__WHAT THE TASK ASKS__.
Could you set down the lines below, from the one containing "camera: 75 degrees right, 0 degrees up" through the final line, exactly as written?

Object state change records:
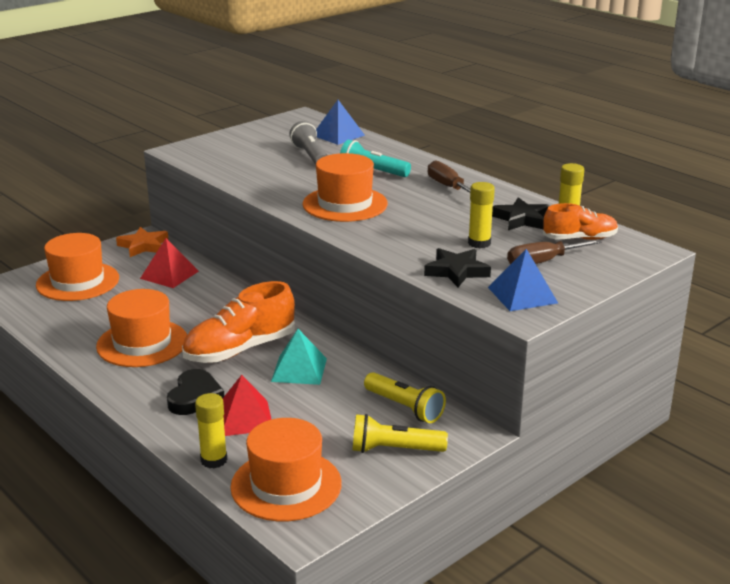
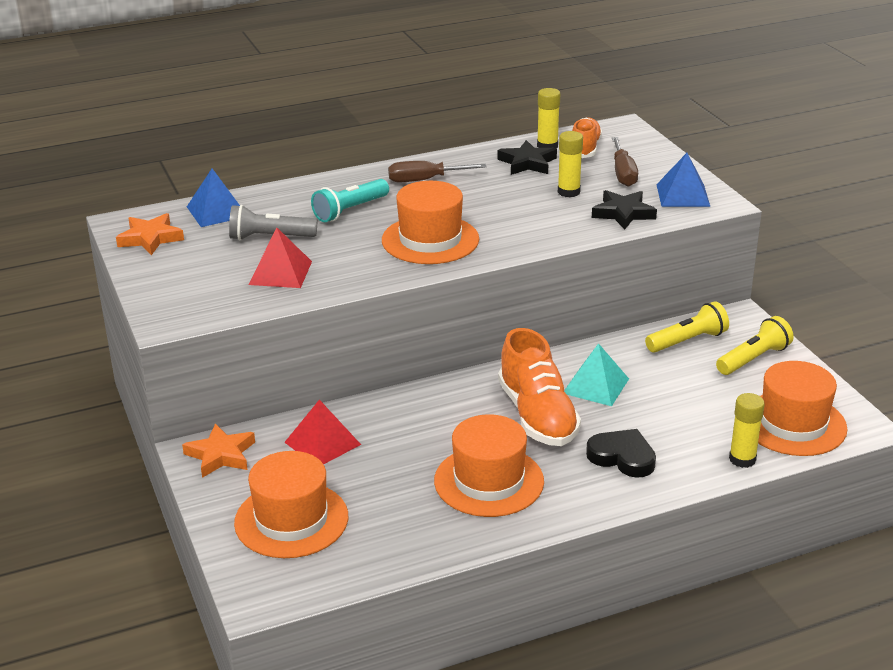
camera: 70 degrees left, 5 degrees up
red pyramid [223,375,272,436] -> red pyramid moved to [249,227,312,288]
yellow flashlight [352,414,448,453] -> yellow flashlight turned 150 degrees counterclockwise [716,316,794,375]
none -> orange star [116,213,184,255]

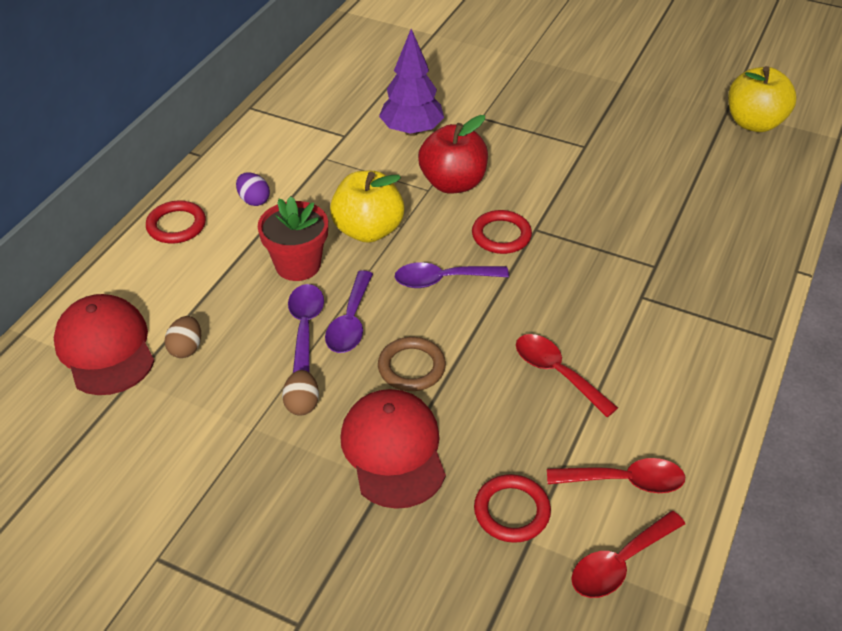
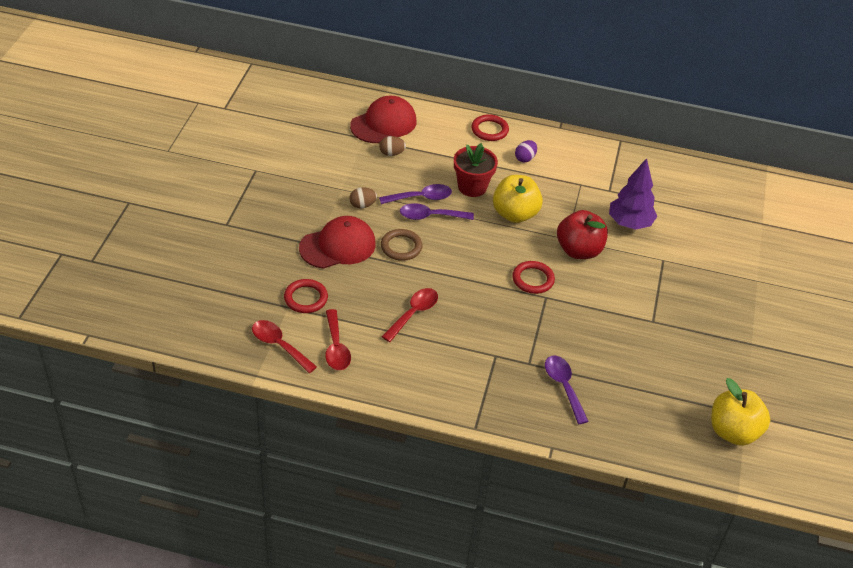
camera: 75 degrees right, 0 degrees up
purple spoon [395,262,509,288] -> purple spoon moved to [545,356,589,424]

__RESULT OF THE TASK__.
camera: 75 degrees right, 0 degrees up
purple spoon [395,262,509,288] -> purple spoon moved to [545,356,589,424]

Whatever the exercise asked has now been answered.